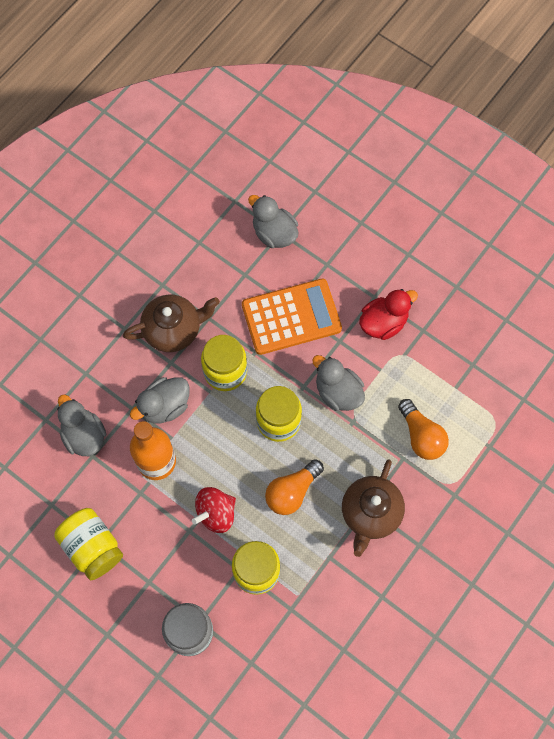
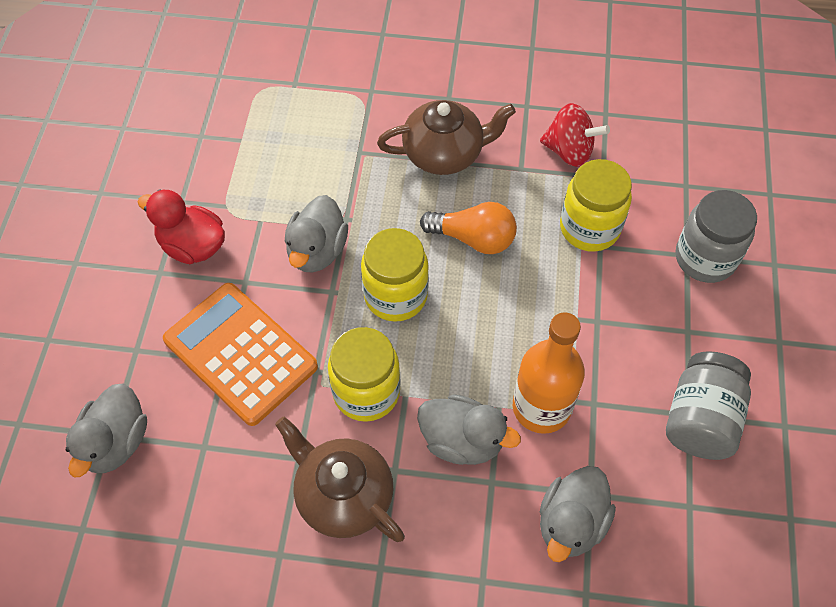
camera: 120 degrees left, 10 degrees down
(92, 547) = (700, 419): yellow jar -> grey jar
(216, 513) = (556, 303): red spinning top -> red spinning top (569, 151)
(421, 436) = (321, 146): orange light bulb -> none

Assignment: Quote the lines of the listing above that run from the line with "(92, 547) = (700, 419): yellow" through its last line, both included, and nothing else.

Written response:
(92, 547) = (700, 419): yellow jar -> grey jar
(216, 513) = (556, 303): red spinning top -> red spinning top (569, 151)
(421, 436) = (321, 146): orange light bulb -> none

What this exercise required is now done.